*** STORED DATA

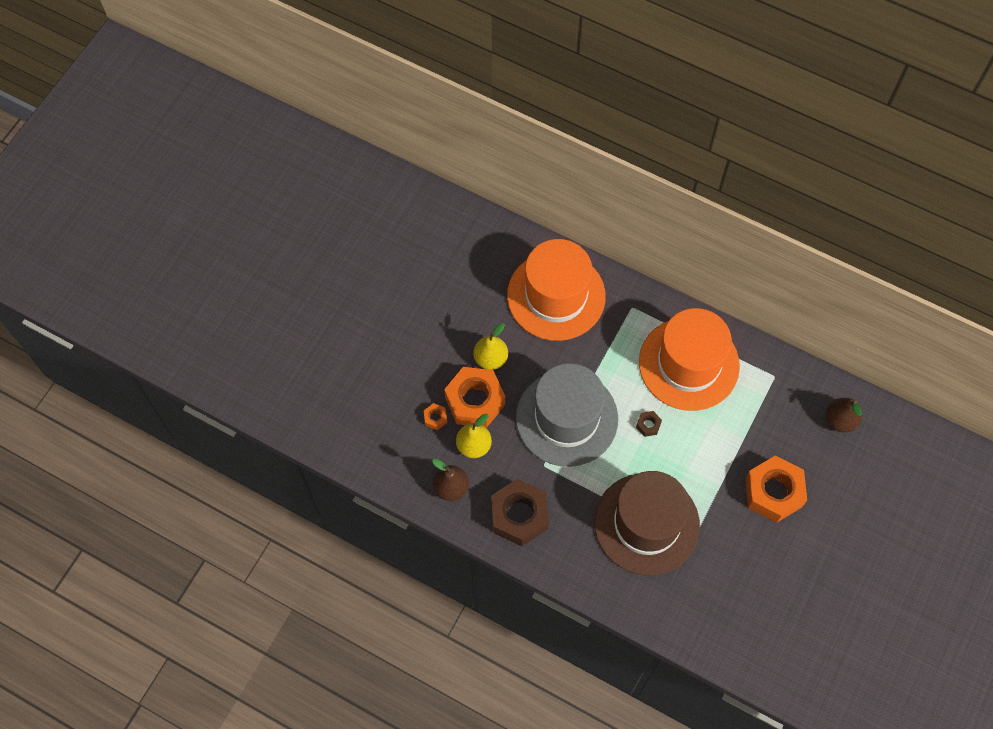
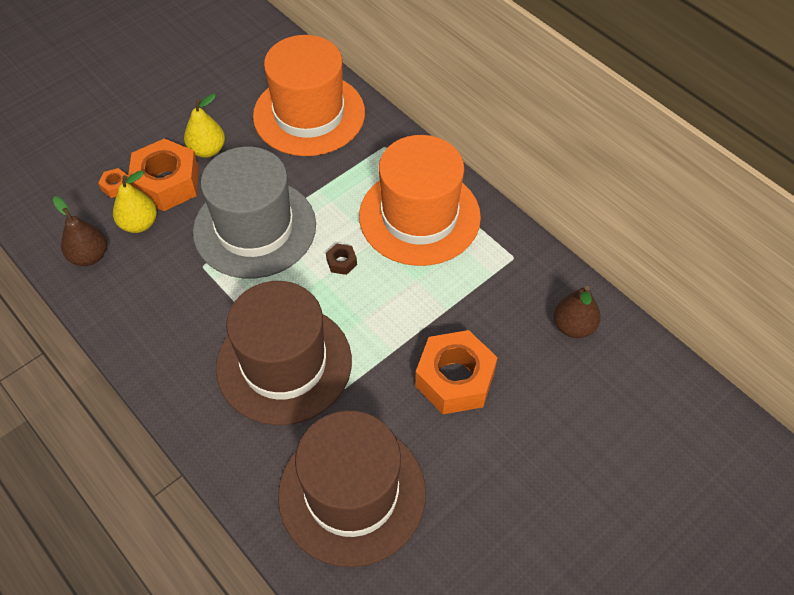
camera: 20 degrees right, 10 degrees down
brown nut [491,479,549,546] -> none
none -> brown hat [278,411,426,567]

******
*** STORED DATA

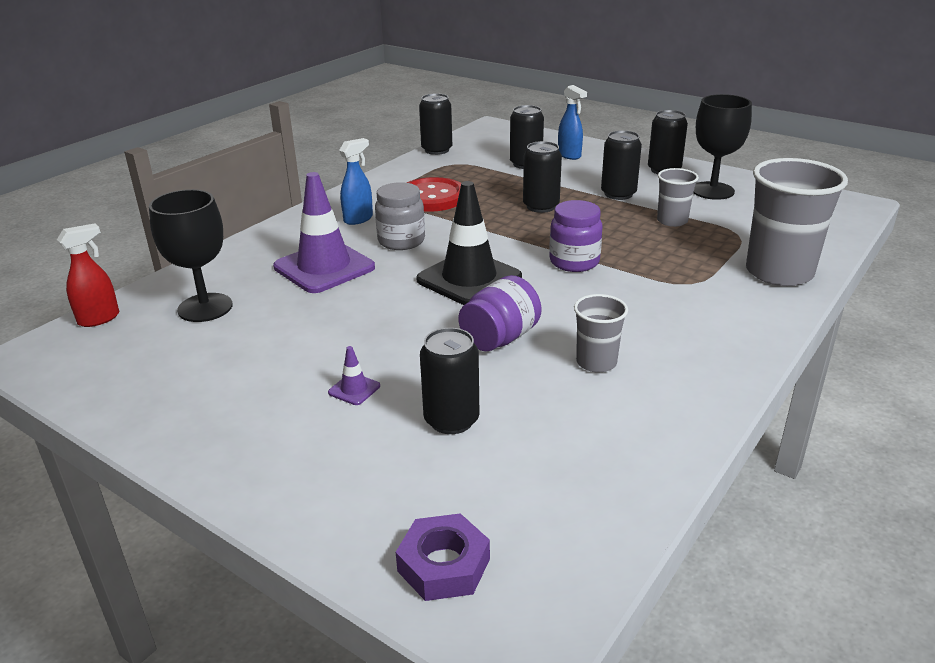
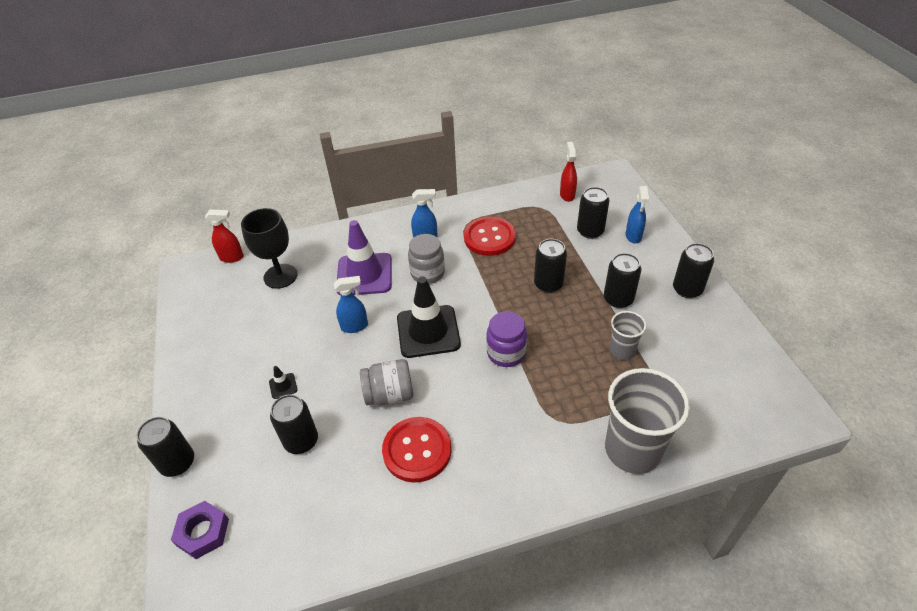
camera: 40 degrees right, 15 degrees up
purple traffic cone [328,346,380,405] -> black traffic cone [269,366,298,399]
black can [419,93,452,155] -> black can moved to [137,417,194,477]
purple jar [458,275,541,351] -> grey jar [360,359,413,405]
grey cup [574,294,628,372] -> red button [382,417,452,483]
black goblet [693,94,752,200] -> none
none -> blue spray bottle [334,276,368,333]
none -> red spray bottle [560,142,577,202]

******

**PROMPT:**
Starting at the line that has "black goblet [693,94,752,200] -> none" and ending at the line that has "none -> red spray bottle [560,142,577,202]", please write out the lines above exactly, leaving out all others.

**REPLY:**
black goblet [693,94,752,200] -> none
none -> blue spray bottle [334,276,368,333]
none -> red spray bottle [560,142,577,202]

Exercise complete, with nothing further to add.